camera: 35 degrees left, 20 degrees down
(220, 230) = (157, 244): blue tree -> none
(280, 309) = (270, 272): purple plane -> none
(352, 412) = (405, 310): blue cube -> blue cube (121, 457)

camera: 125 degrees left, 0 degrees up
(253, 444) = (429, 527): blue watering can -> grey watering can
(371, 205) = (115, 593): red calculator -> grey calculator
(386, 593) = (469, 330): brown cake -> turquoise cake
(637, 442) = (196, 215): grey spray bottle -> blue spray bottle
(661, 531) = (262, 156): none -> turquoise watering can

--

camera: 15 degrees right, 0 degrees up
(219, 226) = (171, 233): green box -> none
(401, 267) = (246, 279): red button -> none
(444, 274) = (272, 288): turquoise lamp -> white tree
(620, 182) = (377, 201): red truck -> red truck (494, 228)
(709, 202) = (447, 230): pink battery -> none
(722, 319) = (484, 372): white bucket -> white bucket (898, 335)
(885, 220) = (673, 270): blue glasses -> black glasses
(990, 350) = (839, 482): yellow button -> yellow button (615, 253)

---

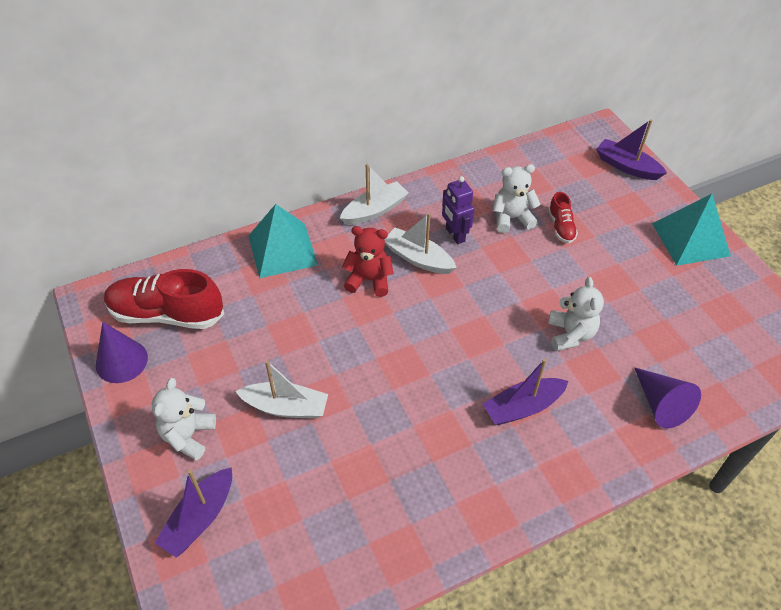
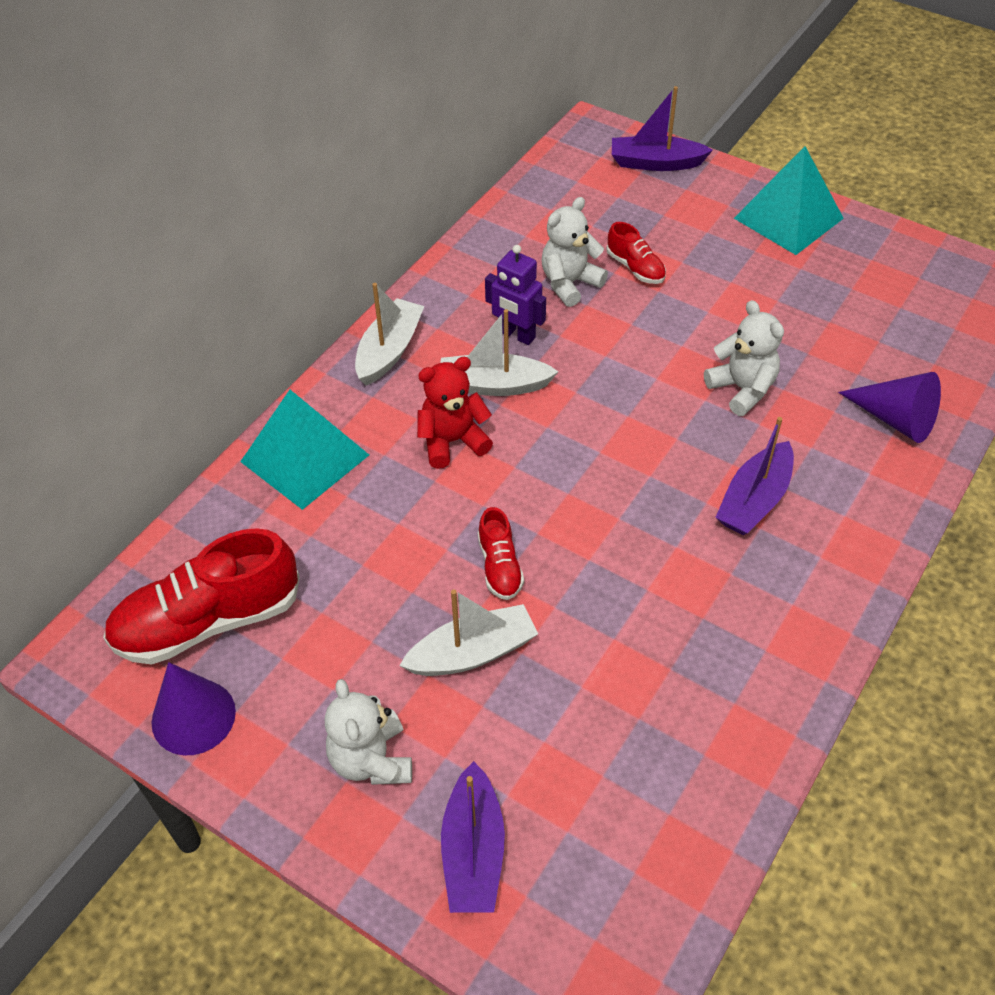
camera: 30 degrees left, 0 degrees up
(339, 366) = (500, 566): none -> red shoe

◆ EXERCISE AIM ◆
Please copy, exactly and with nothing else, the lines above beginning at the line that has "(637, 442) = (196, 215): grey" and ending with the line that has "(661, 531) = (262, 156): none".

◆ REPLY TO THE EXERCISE ◆
(637, 442) = (196, 215): grey spray bottle -> blue spray bottle
(661, 531) = (262, 156): none -> turquoise watering can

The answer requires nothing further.